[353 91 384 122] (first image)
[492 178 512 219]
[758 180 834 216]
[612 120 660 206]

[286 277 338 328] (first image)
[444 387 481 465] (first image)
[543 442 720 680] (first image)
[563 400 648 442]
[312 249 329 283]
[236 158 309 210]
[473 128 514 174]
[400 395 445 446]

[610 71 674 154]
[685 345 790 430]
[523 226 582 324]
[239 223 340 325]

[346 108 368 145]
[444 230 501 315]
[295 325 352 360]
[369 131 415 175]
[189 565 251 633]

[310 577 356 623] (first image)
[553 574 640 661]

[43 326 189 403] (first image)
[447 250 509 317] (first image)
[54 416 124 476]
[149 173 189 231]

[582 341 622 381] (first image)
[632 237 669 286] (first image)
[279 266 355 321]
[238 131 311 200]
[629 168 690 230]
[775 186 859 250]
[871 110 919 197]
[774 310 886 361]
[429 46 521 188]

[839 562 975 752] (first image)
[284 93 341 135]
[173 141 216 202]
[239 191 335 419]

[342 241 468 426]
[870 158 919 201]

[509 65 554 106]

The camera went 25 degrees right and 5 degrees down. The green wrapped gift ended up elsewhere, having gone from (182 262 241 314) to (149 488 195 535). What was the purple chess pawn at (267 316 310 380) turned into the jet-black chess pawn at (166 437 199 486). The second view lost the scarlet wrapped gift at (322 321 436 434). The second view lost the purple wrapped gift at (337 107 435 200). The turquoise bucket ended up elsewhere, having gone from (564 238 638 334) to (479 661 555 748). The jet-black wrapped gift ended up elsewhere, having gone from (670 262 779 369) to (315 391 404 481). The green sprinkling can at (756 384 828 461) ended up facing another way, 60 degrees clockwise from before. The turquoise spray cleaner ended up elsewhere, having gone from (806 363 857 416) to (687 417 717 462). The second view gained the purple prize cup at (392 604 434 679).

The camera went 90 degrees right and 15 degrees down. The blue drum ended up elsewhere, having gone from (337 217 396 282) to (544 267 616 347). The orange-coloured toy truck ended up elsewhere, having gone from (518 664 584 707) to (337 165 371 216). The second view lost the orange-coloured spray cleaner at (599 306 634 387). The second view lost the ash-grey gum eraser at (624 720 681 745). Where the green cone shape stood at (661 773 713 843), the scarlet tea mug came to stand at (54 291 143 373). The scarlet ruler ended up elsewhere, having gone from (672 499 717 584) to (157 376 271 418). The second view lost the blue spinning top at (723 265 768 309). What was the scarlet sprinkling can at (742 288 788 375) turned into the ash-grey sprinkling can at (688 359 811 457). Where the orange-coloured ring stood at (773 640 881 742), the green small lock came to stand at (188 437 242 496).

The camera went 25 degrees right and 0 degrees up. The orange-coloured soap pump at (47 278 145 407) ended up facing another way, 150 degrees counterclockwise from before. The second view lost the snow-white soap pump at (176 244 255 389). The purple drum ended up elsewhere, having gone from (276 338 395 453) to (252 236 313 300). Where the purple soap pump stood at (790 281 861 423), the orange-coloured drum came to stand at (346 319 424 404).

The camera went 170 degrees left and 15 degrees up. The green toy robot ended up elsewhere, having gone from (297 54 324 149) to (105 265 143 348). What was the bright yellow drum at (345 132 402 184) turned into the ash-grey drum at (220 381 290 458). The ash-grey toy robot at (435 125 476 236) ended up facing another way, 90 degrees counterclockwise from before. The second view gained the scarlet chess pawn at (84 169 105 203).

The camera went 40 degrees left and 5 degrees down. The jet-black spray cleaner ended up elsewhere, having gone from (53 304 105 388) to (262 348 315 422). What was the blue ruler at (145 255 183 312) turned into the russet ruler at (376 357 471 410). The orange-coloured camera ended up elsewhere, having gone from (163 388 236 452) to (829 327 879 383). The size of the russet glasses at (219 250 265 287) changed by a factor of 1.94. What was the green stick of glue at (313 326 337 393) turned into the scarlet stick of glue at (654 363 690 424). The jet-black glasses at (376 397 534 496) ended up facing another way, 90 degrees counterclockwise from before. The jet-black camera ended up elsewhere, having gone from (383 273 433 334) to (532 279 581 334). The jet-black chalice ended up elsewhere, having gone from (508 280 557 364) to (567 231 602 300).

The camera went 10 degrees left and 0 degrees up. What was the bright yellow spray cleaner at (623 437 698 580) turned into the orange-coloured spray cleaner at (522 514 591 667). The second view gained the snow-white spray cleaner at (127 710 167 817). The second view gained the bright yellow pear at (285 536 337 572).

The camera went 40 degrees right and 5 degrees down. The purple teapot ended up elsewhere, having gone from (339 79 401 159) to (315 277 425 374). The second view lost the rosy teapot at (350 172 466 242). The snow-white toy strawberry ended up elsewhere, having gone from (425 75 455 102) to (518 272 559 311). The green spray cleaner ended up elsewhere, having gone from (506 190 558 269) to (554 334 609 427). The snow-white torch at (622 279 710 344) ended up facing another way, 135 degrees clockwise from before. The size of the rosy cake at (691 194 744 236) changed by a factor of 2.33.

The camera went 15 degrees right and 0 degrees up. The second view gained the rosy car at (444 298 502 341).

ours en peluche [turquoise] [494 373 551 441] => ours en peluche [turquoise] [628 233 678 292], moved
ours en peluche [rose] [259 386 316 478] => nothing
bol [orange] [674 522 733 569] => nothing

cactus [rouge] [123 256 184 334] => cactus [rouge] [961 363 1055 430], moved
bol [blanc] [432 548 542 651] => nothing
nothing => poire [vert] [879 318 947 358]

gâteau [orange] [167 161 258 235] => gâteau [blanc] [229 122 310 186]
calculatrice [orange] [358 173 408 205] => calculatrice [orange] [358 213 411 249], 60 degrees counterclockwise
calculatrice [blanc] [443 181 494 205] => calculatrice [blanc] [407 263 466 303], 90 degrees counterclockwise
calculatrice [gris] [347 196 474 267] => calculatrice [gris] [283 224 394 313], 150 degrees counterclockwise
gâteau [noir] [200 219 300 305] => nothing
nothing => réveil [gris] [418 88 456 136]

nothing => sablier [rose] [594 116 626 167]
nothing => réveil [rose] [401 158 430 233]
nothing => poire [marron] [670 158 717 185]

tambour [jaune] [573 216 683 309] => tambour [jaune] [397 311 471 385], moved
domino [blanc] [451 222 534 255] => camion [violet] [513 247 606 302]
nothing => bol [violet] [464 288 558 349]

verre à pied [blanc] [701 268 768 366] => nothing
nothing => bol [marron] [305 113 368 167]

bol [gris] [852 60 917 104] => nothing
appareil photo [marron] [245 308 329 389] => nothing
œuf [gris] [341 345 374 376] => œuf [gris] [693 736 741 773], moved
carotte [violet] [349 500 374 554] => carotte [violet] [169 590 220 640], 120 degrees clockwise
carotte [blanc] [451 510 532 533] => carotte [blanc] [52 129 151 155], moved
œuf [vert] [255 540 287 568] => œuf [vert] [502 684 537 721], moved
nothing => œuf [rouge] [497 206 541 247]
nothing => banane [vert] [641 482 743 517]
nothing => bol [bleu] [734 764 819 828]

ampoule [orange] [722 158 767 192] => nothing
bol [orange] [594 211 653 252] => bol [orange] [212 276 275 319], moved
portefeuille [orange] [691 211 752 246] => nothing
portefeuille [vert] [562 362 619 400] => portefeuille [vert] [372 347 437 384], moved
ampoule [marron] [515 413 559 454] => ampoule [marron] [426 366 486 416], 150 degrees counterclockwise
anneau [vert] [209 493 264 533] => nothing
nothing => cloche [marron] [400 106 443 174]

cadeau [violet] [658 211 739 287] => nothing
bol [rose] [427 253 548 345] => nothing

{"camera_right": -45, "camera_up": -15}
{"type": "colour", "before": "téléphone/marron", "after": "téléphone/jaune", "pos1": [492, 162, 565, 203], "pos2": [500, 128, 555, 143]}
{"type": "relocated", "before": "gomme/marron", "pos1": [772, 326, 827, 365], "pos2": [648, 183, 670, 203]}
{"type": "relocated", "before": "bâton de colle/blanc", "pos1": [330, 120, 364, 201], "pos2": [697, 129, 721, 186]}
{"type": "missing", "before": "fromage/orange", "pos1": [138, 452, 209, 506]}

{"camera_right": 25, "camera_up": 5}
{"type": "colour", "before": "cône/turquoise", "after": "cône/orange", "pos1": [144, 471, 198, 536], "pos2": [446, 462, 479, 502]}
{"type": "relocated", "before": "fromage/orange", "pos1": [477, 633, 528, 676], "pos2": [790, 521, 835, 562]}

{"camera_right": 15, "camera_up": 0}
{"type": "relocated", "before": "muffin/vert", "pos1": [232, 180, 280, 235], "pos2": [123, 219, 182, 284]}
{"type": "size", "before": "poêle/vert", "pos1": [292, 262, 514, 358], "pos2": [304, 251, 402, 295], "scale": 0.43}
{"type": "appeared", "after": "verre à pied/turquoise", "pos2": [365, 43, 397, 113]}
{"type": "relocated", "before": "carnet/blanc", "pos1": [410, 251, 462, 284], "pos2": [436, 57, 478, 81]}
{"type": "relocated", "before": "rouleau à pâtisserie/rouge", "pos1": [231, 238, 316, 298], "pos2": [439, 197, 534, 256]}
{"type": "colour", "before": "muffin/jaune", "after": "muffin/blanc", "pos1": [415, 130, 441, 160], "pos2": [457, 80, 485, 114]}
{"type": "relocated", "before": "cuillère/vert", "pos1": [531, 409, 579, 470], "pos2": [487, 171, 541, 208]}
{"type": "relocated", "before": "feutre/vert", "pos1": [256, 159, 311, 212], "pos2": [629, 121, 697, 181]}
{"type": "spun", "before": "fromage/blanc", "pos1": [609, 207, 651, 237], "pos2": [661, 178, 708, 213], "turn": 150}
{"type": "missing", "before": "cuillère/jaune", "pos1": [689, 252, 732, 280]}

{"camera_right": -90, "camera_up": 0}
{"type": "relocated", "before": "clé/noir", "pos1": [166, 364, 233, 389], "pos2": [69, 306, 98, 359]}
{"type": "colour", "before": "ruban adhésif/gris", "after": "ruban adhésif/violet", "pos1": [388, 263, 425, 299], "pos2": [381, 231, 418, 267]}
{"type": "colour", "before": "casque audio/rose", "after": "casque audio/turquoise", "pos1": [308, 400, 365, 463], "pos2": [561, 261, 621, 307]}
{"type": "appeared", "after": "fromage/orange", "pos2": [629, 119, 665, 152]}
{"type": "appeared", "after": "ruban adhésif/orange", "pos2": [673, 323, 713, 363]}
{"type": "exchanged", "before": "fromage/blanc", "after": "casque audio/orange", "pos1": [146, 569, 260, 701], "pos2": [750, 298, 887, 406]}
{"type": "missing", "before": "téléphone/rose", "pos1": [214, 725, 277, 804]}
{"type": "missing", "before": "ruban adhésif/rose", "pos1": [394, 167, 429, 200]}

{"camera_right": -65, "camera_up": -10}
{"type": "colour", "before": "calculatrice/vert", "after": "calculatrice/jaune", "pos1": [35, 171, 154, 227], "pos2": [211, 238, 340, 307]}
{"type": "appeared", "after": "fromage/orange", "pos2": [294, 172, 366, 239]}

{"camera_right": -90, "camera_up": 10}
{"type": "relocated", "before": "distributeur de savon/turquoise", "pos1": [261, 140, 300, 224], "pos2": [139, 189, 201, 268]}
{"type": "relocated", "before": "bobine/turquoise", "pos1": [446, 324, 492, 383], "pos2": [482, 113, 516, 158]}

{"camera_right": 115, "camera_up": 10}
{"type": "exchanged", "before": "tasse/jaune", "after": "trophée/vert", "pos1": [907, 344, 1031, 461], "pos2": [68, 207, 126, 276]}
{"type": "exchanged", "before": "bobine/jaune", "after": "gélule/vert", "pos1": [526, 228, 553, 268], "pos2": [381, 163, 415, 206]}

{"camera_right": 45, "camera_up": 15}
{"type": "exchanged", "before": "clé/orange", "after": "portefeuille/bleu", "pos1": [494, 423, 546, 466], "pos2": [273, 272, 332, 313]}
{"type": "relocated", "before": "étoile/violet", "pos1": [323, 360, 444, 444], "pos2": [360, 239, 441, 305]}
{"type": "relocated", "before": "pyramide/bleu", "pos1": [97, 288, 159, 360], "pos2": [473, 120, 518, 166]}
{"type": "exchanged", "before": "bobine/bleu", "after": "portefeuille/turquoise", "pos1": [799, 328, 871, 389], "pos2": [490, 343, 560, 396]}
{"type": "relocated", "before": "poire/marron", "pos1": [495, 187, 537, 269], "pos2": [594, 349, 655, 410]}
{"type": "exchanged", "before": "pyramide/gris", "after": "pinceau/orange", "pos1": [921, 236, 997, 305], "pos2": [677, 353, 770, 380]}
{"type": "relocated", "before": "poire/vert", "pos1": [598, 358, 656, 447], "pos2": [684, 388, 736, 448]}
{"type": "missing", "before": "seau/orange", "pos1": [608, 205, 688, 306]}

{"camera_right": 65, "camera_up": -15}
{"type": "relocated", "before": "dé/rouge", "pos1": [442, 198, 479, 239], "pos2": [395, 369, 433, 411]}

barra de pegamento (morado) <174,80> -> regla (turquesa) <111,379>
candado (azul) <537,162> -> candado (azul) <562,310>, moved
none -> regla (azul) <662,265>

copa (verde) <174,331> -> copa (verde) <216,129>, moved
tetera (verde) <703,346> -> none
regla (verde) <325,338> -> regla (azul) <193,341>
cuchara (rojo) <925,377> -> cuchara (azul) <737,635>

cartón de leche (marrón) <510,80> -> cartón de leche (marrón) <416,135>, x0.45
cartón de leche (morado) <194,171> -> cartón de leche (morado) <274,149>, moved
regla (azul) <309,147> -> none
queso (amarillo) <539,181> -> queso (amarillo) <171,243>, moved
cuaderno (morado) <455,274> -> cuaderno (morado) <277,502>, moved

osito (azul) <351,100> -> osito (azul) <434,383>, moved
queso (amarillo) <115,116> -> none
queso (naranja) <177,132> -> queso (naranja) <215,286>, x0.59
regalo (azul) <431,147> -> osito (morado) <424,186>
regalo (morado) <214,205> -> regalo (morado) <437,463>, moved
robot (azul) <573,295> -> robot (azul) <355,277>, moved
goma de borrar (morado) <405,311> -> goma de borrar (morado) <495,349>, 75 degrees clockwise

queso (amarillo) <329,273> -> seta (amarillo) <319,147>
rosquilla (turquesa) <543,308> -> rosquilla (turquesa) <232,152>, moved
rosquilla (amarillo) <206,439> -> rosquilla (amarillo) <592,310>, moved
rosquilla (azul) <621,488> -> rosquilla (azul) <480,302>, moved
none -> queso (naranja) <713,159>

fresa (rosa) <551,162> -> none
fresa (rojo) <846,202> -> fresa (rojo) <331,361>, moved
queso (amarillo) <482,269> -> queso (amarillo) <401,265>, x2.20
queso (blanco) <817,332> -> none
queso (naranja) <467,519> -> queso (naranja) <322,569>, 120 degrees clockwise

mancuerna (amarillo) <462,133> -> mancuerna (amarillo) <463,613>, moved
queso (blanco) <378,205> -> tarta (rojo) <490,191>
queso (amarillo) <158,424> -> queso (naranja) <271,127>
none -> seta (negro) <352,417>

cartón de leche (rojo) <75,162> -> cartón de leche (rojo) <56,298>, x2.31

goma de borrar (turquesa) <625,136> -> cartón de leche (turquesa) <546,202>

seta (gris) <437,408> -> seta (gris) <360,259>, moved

=====

Note how many lines in the material hold the word "peluche", and give that number with nothing added.

2